START Provided material

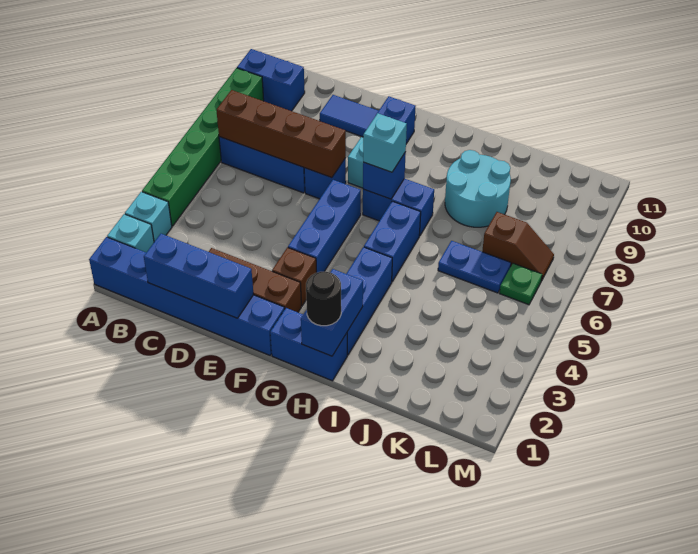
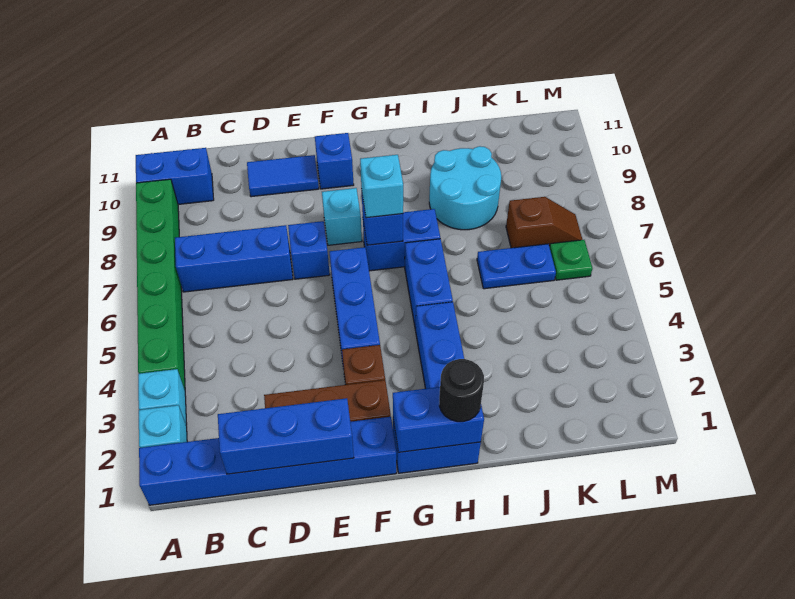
brown brick B7:E7 level 2 -> none
blue brick H1:H2 level 2 -> blue brick G1:H1 level 2

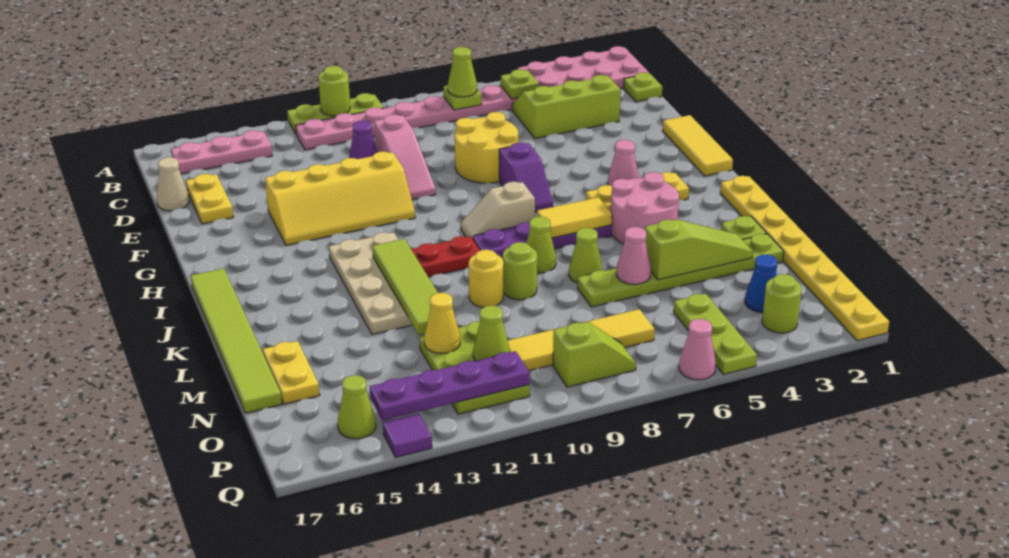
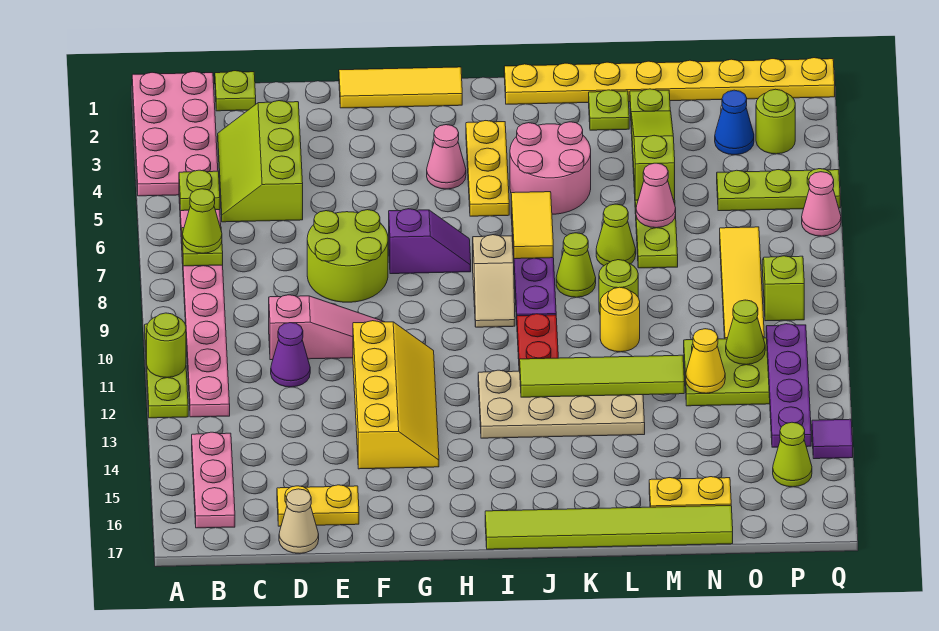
yellow round brick E7:F8 level 1 -> lime round brick E7:F8 level 1

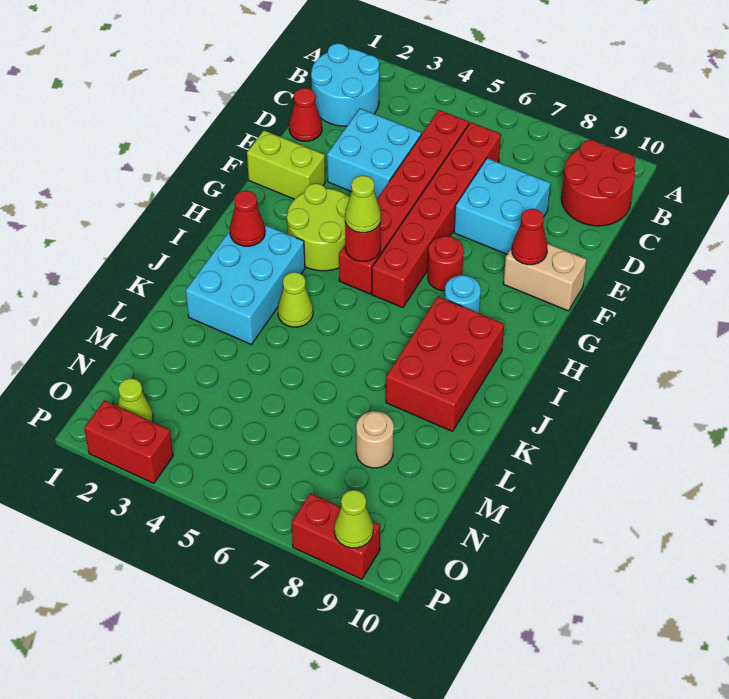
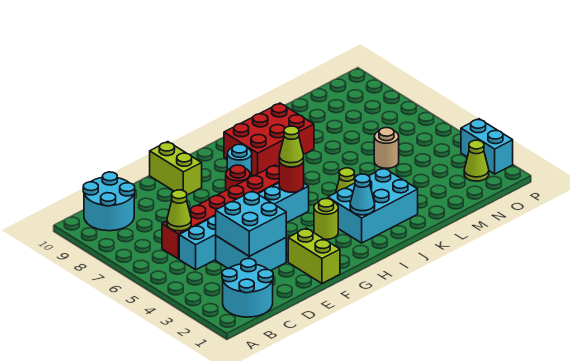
red round brick B9:C10 level 1 -> cyan round brick B9:C10 level 1
red brick C5:H5 level 1 -> cyan brick C5:H5 level 1
red cone D1 level 1 -> none
cyan brick D7:E8 level 1 -> cyan brick D3:E4 level 2
tan brick F9:F10 level 1 -> lime brick F9:F10 level 1
red cone F9 level 2 -> none
lime round brick G3:H4 level 1 -> lime round brick H3 level 1
red cone I2 level 2 -> cyan cone I2 level 2
tan round brick M8 level 1 -> tan round brick M5 level 1
red brick P2:P3 level 1 -> cyan brick P2:P3 level 1
red brick P8:P9 level 1 -> none
lime cone P9 level 2 -> lime cone C6 level 2

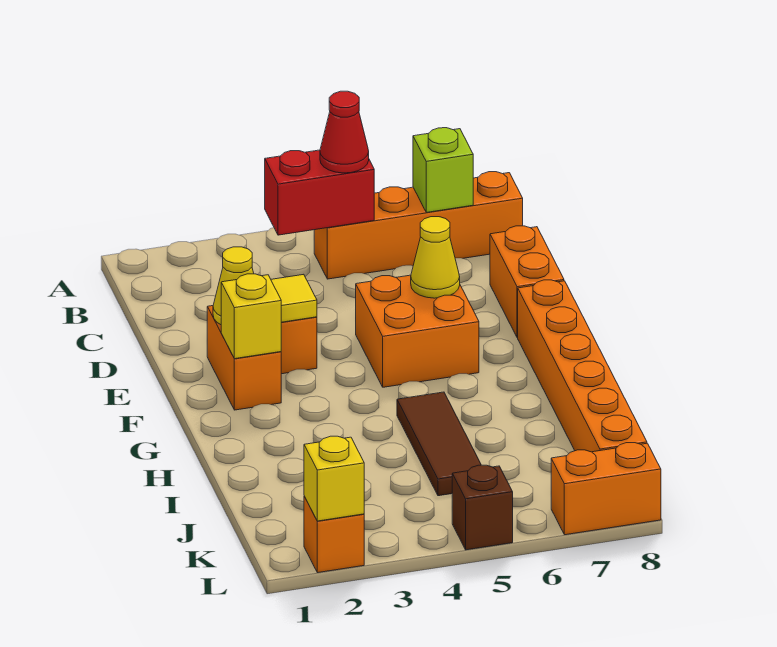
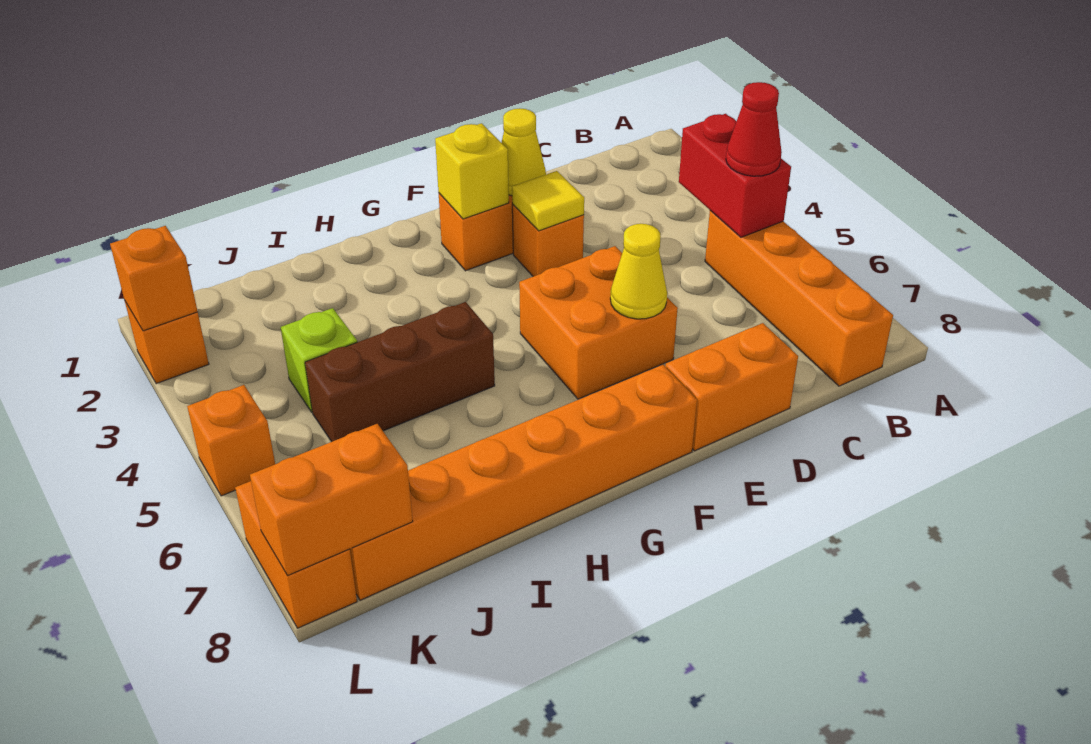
lime brick B7 level 2 -> lime brick J4 level 1
brown tile H5:J5 level 1 -> brown brick H5:J5 level 1
none -> orange brick K8:L8 level 2
yellow brick L2 level 2 -> orange brick L2 level 2
brown brick L5 level 1 -> orange brick L5 level 1

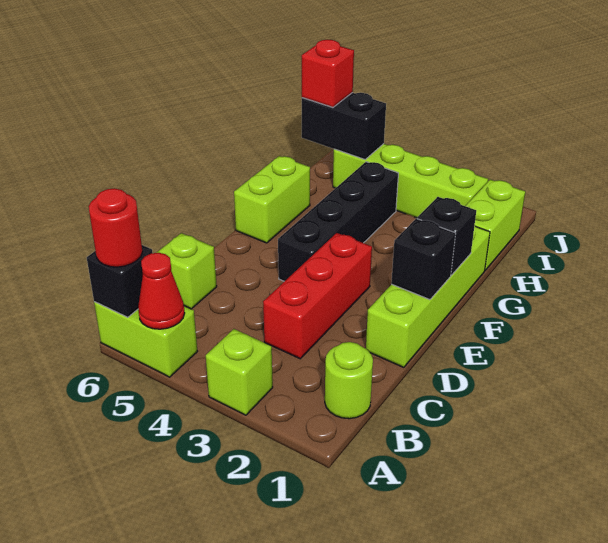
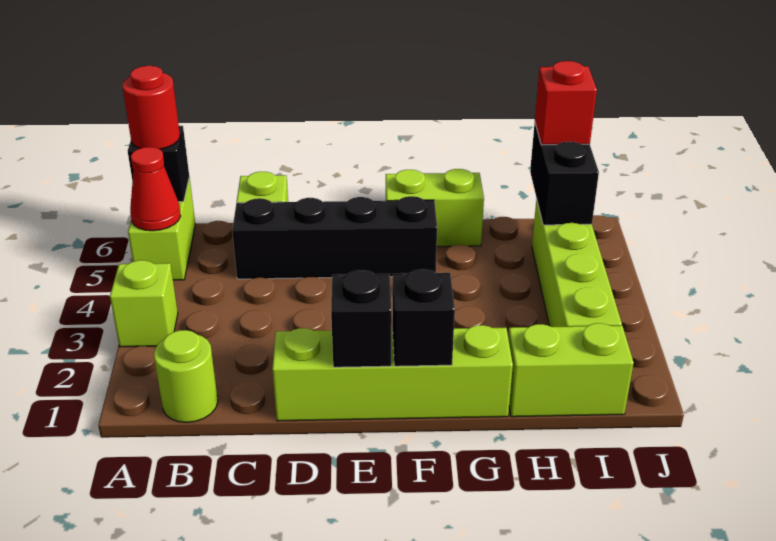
red brick C3:E3 level 1 -> none
black brick E4:H4 level 1 -> black brick C5:F5 level 1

END Provided material

• _Requirement_:
Above are the records; copy every line in them that holds the word "orange".

• _Reply_:
none -> orange brick K8:L8 level 2
yellow brick L2 level 2 -> orange brick L2 level 2
brown brick L5 level 1 -> orange brick L5 level 1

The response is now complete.